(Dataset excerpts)
==================================================

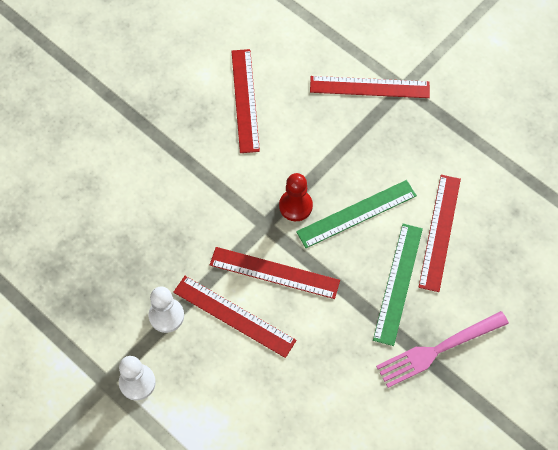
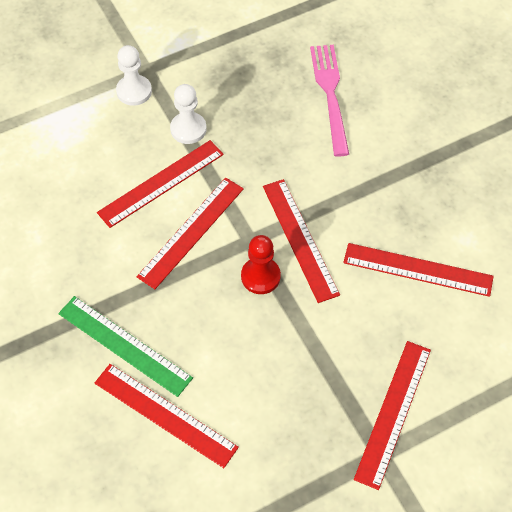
camera: 110 degrees right, 5 degrees down
(249, 188) = (299, 239): none -> red ruler
(356, 213) = (226, 334): green ruler -> none
(437, 350) = (32, 354): pink fork -> pink fork (330, 94)

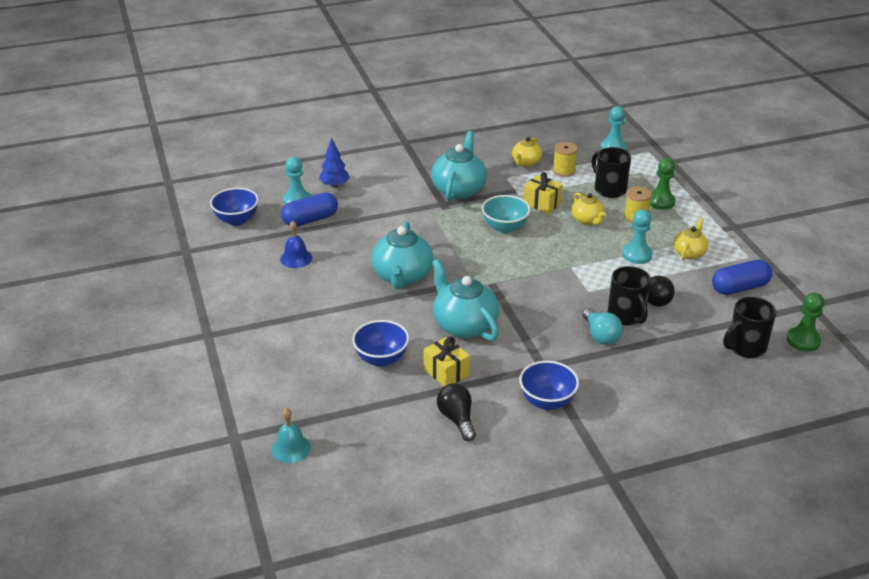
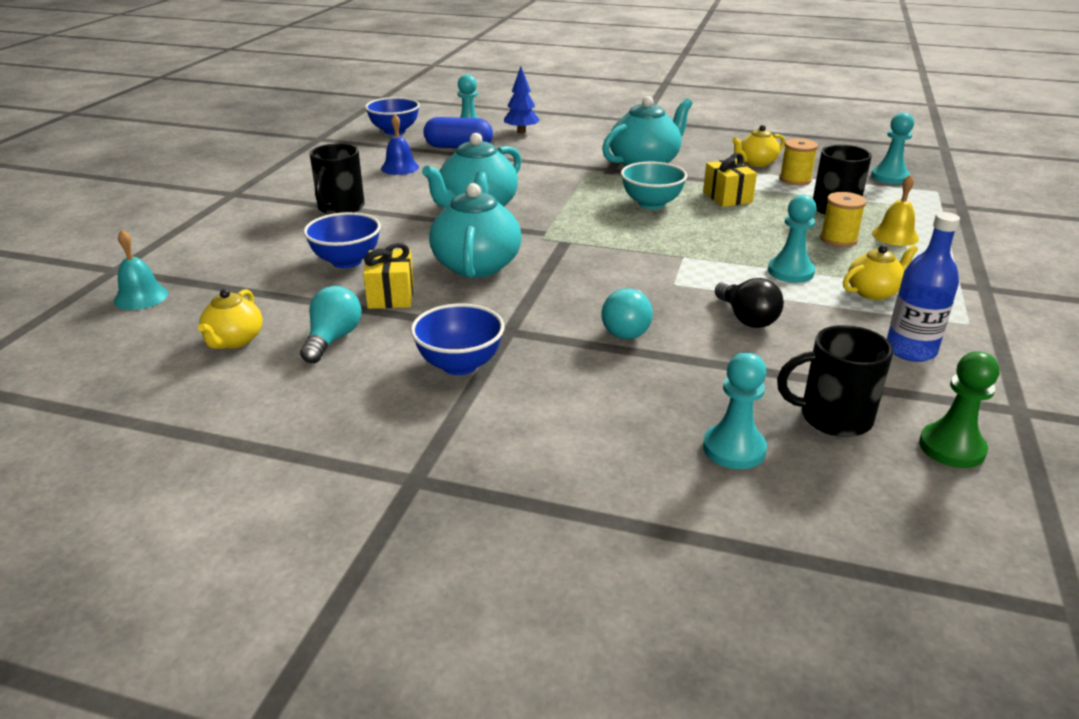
camera: 35 degrees right, 5 degrees down
(457, 419) = (333, 339): black light bulb -> turquoise light bulb
(587, 220) = (766, 224): yellow teapot -> yellow teapot (234, 340)
(627, 316) = (692, 322): black mug -> black mug (340, 208)
(661, 202) = (895, 236): green pawn -> yellow bell
(723, 386) = (734, 449): none -> turquoise pawn
(739, 287) = (910, 350): blue capsule -> blue bottle

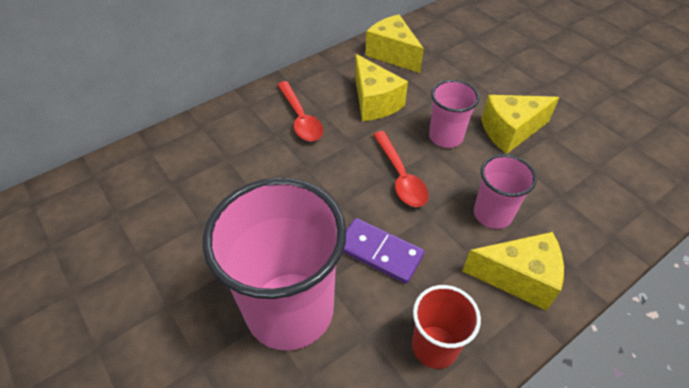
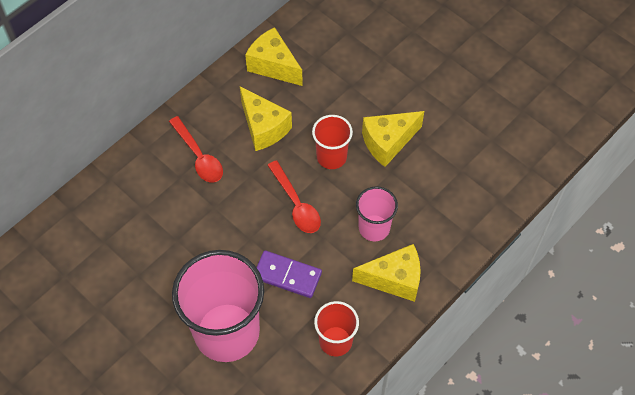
camera: 10 degrees left, 10 degrees up
(445, 137) = (331, 157): pink cup -> red cup

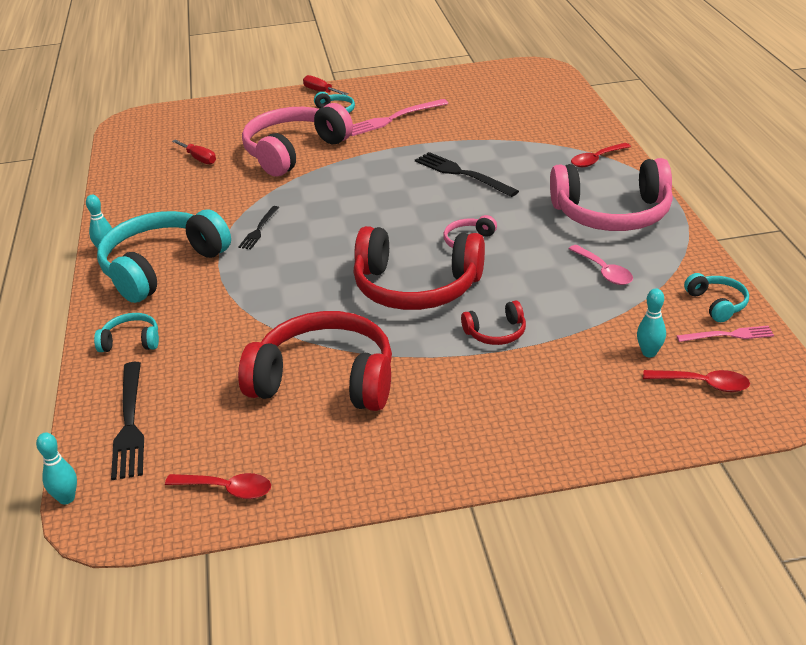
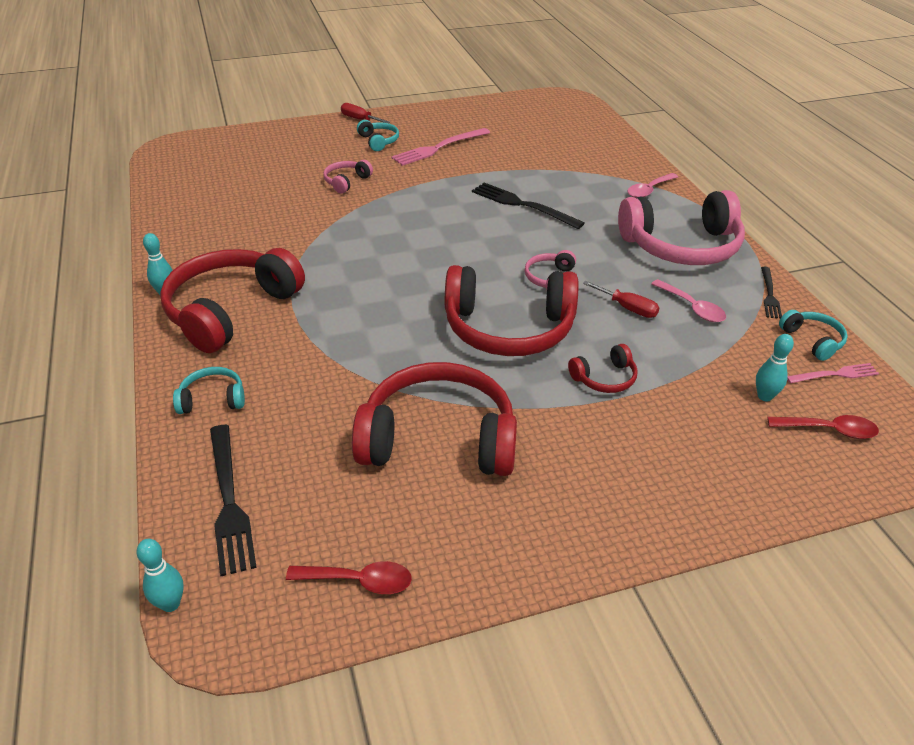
camera: 10 degrees left, 5 degrees up
(162, 267) = (231, 310): turquoise headphones -> red headphones
(199, 159) = (248, 189): red screwdriver -> red screwdriver (628, 308)
(259, 229) = (328, 266): black fork -> black fork (769, 295)
(294, 152) = (346, 182): pink headphones -> pink headphones, size x0.45
(596, 160) = (649, 190): red spoon -> pink spoon

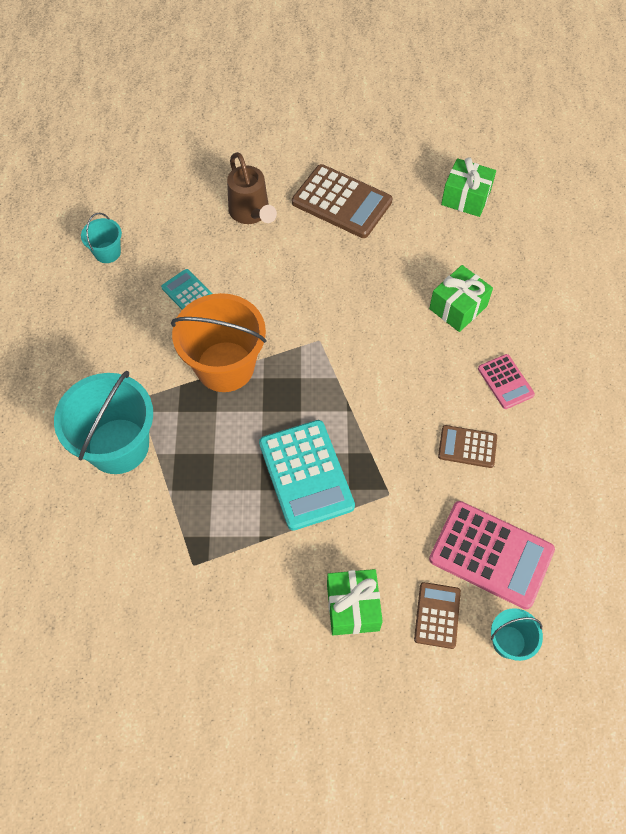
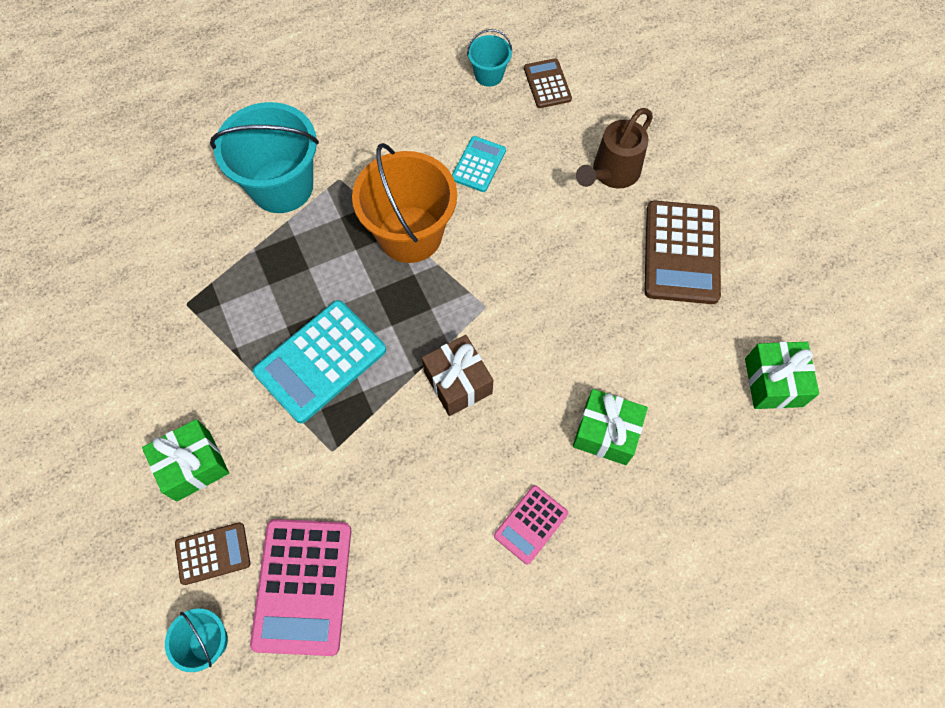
camera: 65 degrees right, 5 degrees up
(373, 384) = (457, 382): none -> brown gift
(467, 447) = (425, 512): brown calculator -> brown calculator (547, 84)

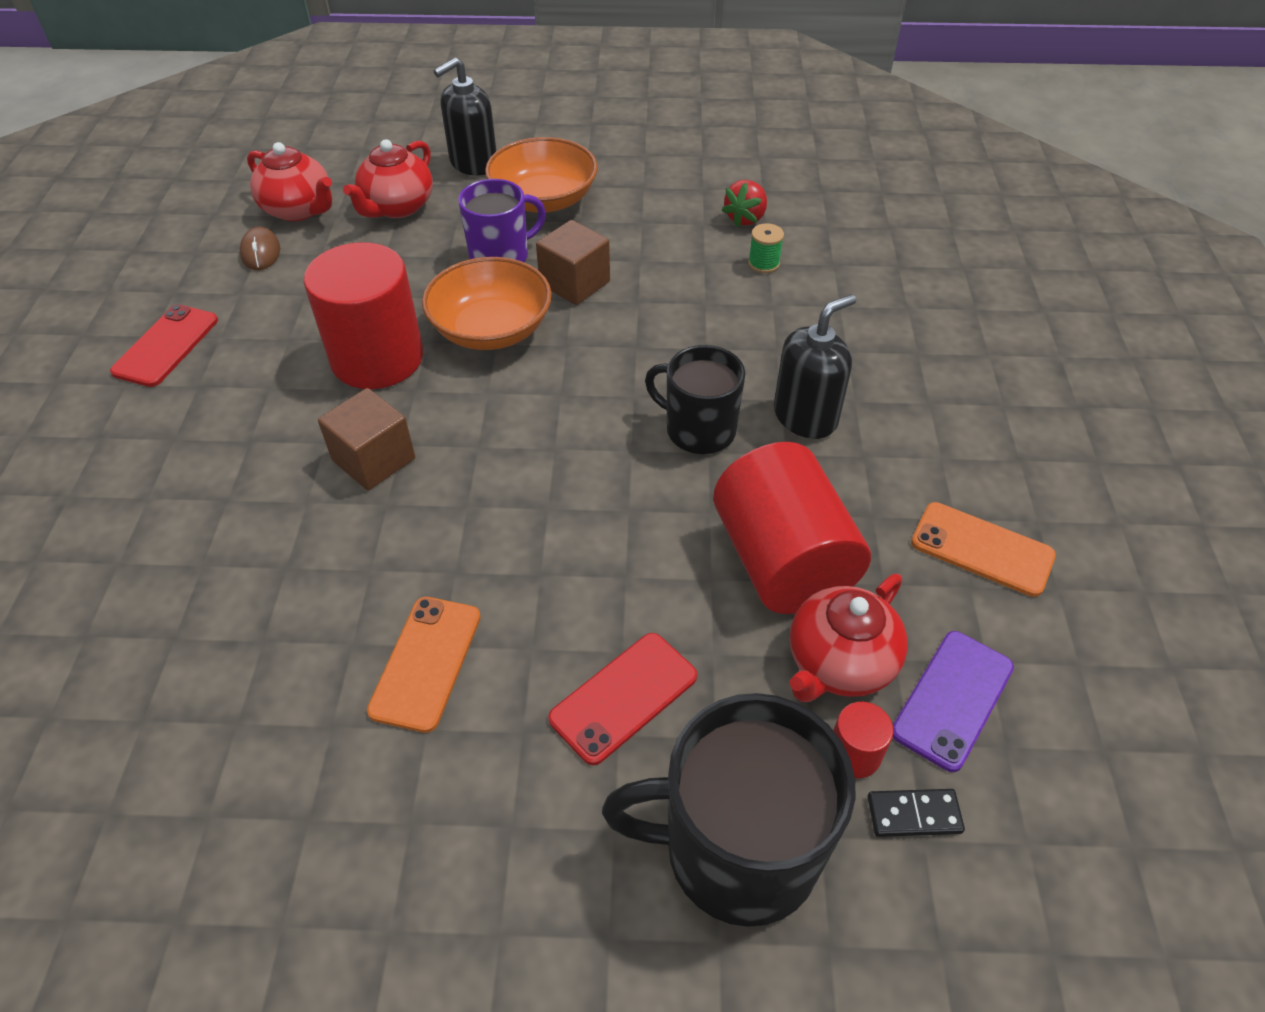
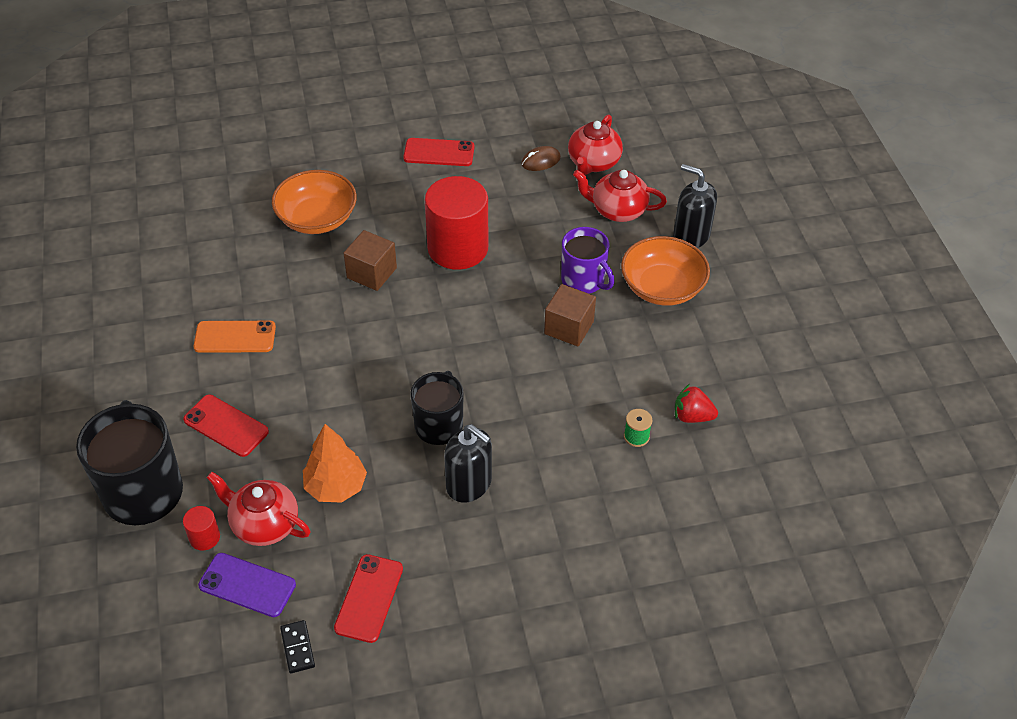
camera: 75 degrees right, 0 degrees up
(491, 329) = (504, 295): orange bowl -> orange bowl (317, 218)
(782, 561) = (336, 486): red cylinder -> orange tree
(914, 815) = (170, 569): black domino -> black domino (297, 648)
(982, 549) = (369, 598): orange phone -> red phone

==================================================

Problem statement: What is the exact wording of the lines from the one bearing "(723, 386) = (734, 449): none" through the final line of the records above? Write it out without the pictures.

Answer space:
(723, 386) = (734, 449): none -> turquoise pawn
(739, 287) = (910, 350): blue capsule -> blue bottle

camera: 10 degrees left, 10 degrees up
(445, 137) = (331, 157): pink cup -> red cup

camera: 10 degrees left, 5 degrees up
(162, 267) = (231, 310): turquoise headphones -> red headphones
(199, 159) = (248, 189): red screwdriver -> red screwdriver (628, 308)
(259, 229) = (328, 266): black fork -> black fork (769, 295)
(294, 152) = (346, 182): pink headphones -> pink headphones, size x0.45
(596, 160) = (649, 190): red spoon -> pink spoon

camera: 65 degrees right, 5 degrees up
(373, 384) = (457, 382): none -> brown gift
(467, 447) = (425, 512): brown calculator -> brown calculator (547, 84)

camera: 75 degrees right, 0 degrees up
(491, 329) = (504, 295): orange bowl -> orange bowl (317, 218)
(782, 561) = (336, 486): red cylinder -> orange tree
(914, 815) = (170, 569): black domino -> black domino (297, 648)
(982, 549) = (369, 598): orange phone -> red phone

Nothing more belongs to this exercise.